> [TASK OBJECTIVE]: Which lines of the records below contain the word "black"? Copy each of them out.

> [DATASET EXTRACT]:
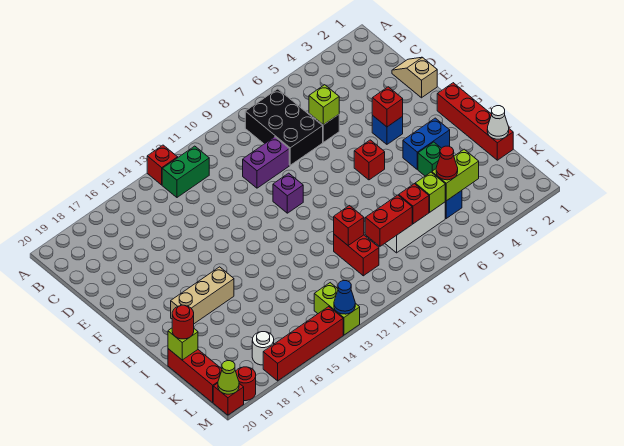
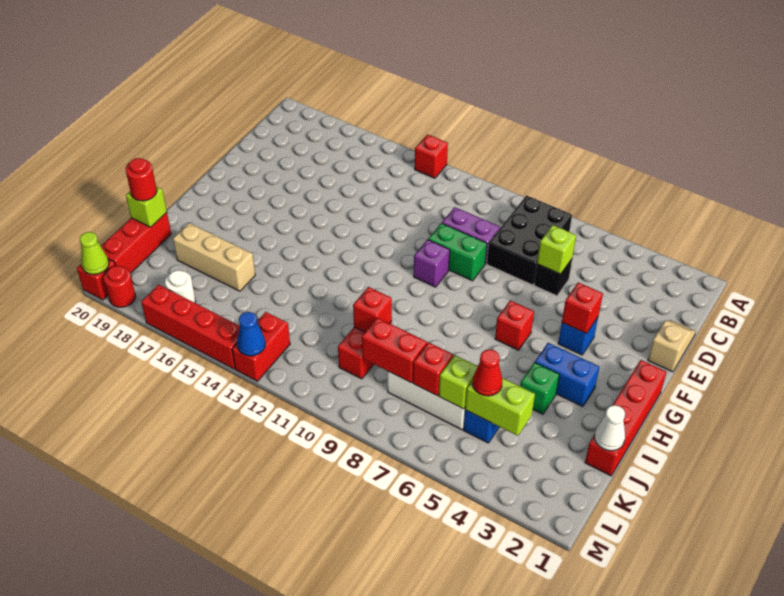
green brick B12:B13 level 1 -> green brick E9:E10 level 1
tan brick H16:H18 level 1 -> tan brick J16:J18 level 1
lime brick L13:M13 level 1 -> red brick L13:M13 level 1

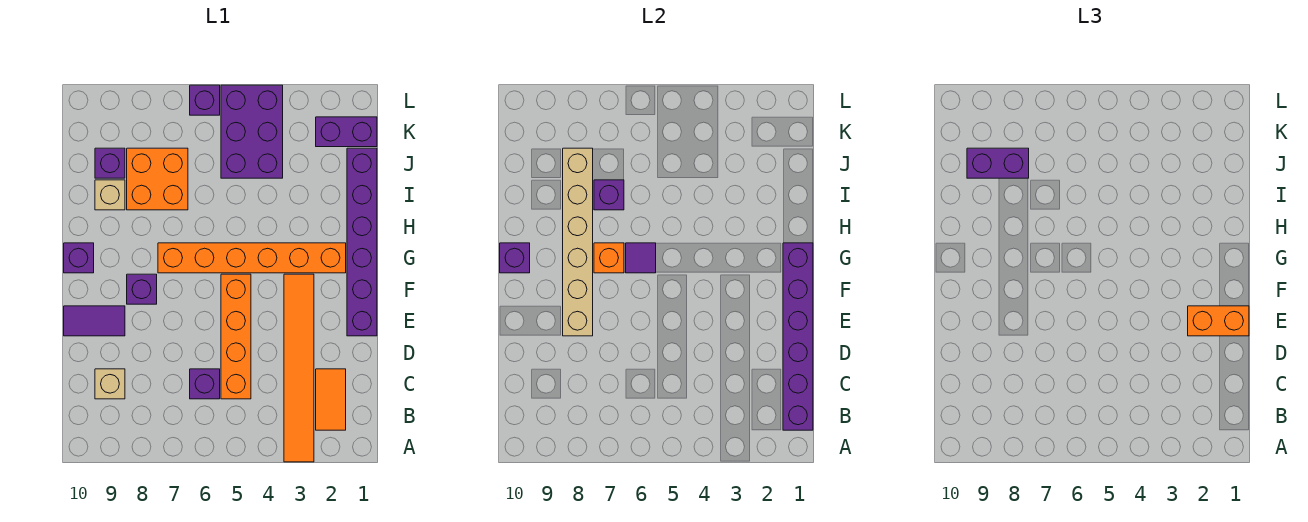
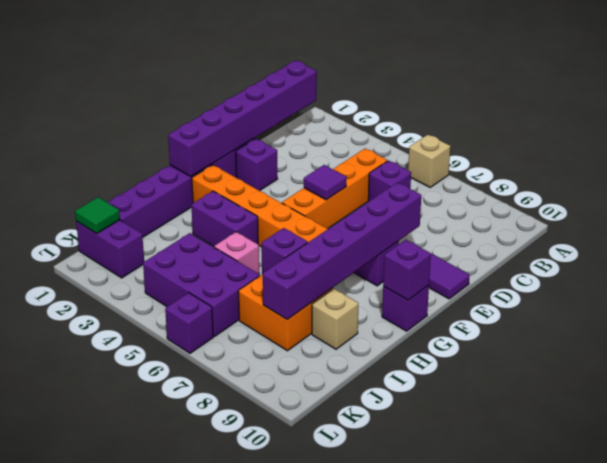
orange tile A3:F3 level 1 -> none
orange tile B2:C2 level 1 -> none
tan brick C9 level 1 -> tan brick A6 level 1
orange brick E1:E2 level 3 -> none
tan brick E8:J8 level 2 -> purple brick E8:J8 level 2
purple tile G6 level 2 -> purple tile E5 level 2
orange brick G7 level 2 -> none
none -> pink brick I5 level 1
purple brick J4:L5 level 1 -> purple brick J4:K6 level 1
purple brick J8:J9 level 3 -> purple brick H3:H4 level 1
purple brick J9 level 1 -> purple brick E2 level 1
none -> green tile K1 level 2

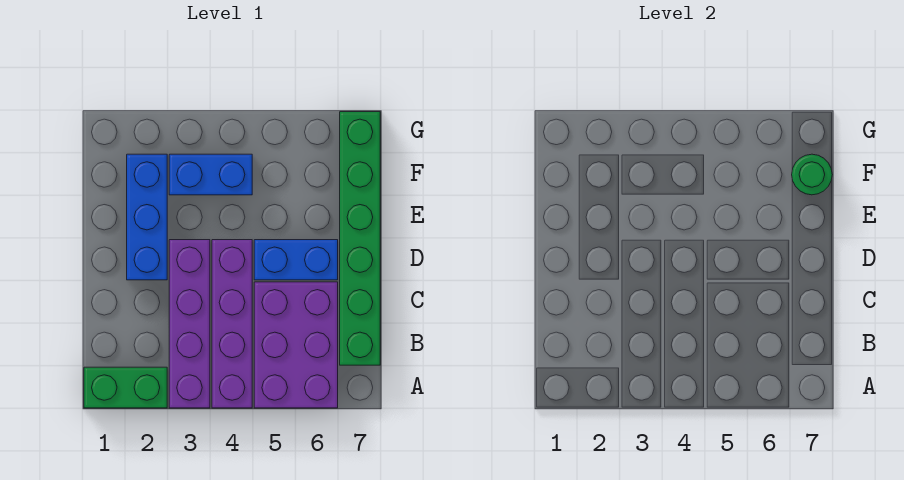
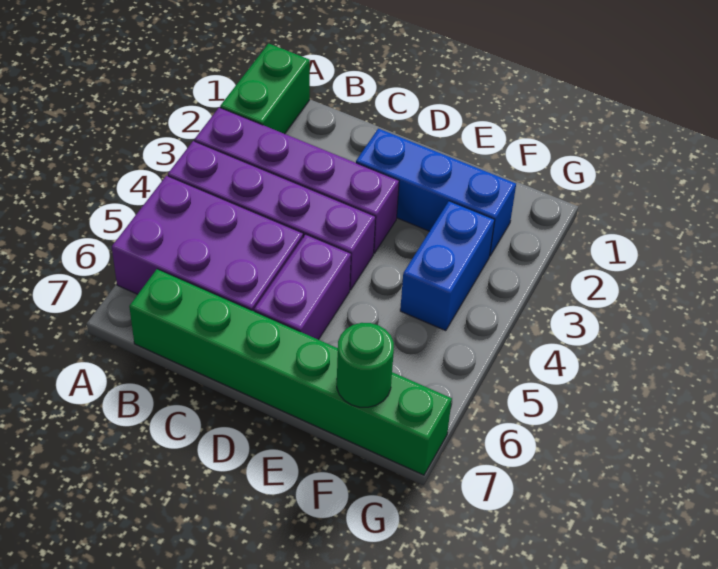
blue brick D5:D6 level 1 -> purple brick D5:D6 level 1

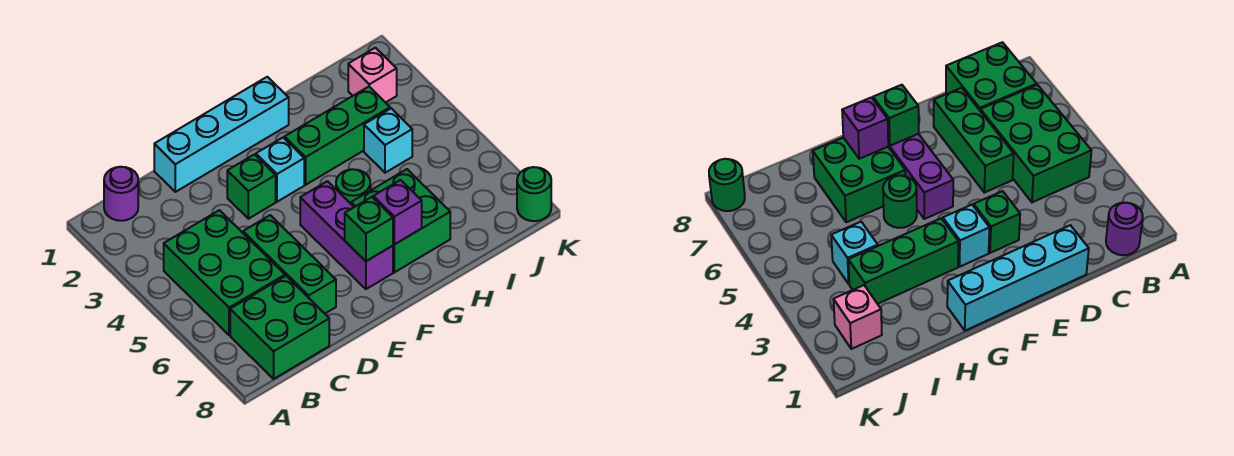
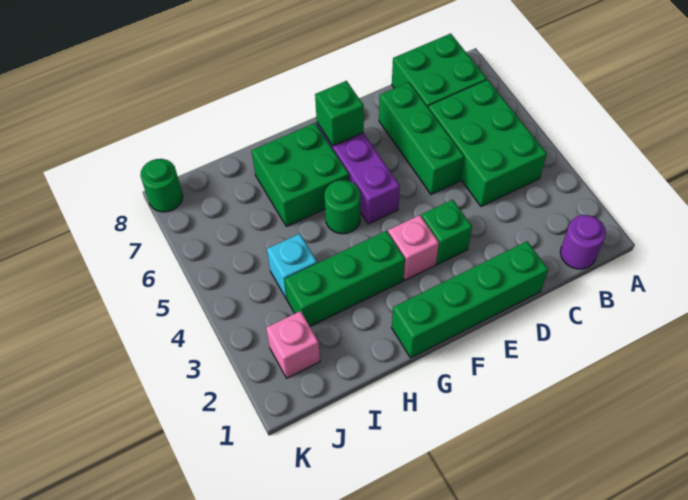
cyan brick D1:G1 level 1 -> green brick D1:G1 level 1
cyan brick F3 level 1 -> pink brick F3 level 1
purple brick G7 level 2 -> none

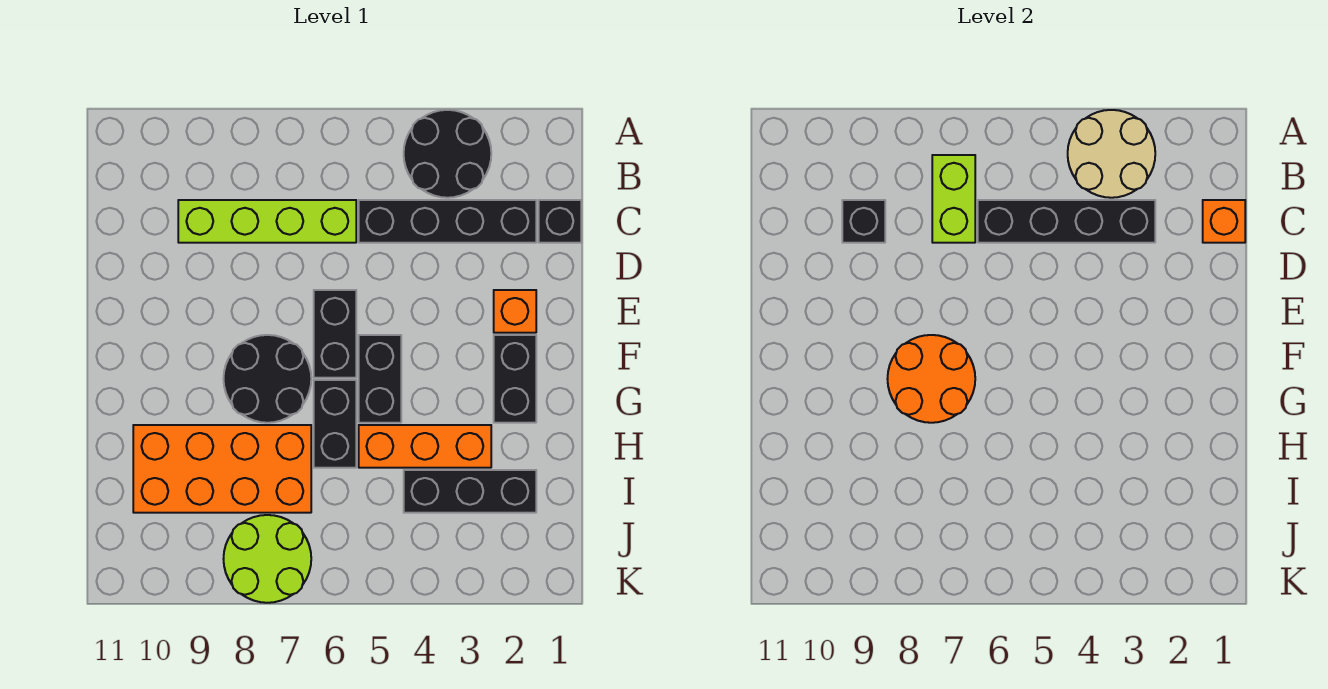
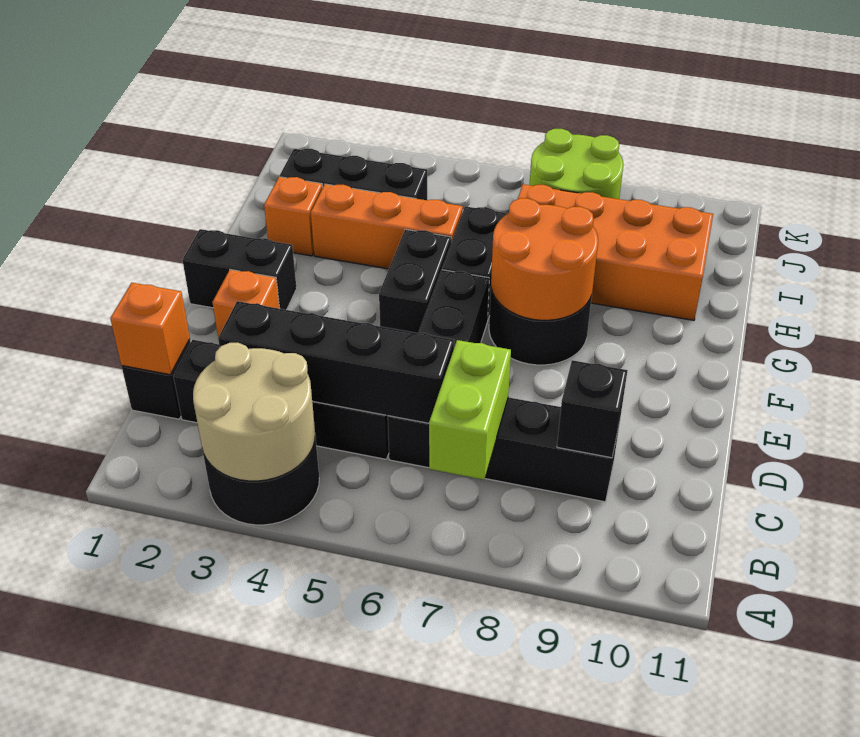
lime brick C6:C9 level 1 -> black brick C6:C9 level 1
black brick F2:G2 level 1 -> black brick F1:F2 level 1
none -> orange brick H2 level 1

> [ANSWER AREA]:
lime brick C6:C9 level 1 -> black brick C6:C9 level 1
black brick F2:G2 level 1 -> black brick F1:F2 level 1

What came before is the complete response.